Go through the data below and gather each line containing "camera".

Supplied entries
☆ ☆ ☆ ☆ ☆
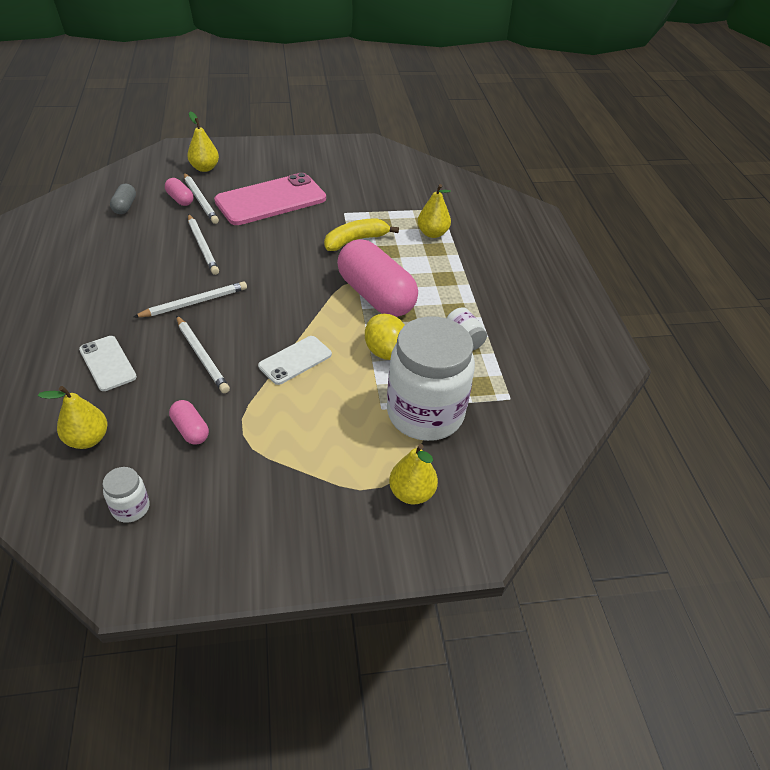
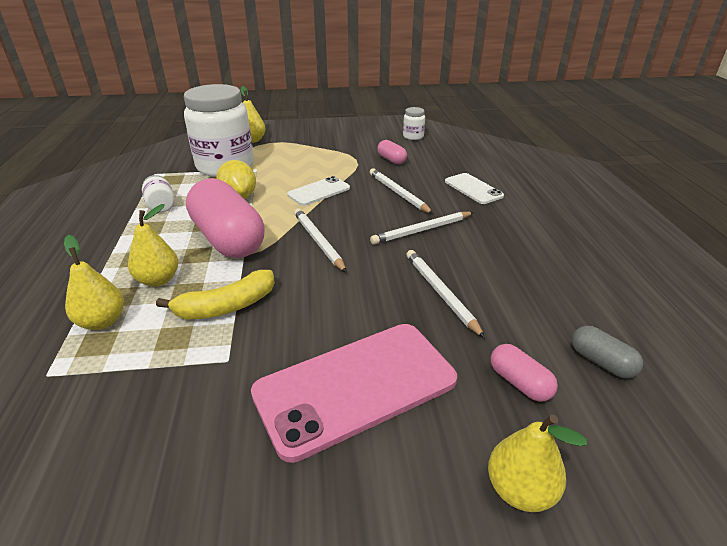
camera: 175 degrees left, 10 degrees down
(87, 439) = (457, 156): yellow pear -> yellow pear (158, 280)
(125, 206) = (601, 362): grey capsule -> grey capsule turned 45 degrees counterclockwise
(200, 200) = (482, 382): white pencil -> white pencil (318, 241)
☆ ☆ ☆ ☆ ☆
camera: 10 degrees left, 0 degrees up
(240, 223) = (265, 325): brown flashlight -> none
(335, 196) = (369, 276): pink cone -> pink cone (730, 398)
☆ ☆ ☆ ☆ ☆
Written response
camera: 175 degrees left, 10 degrees down
camera: 10 degrees left, 0 degrees up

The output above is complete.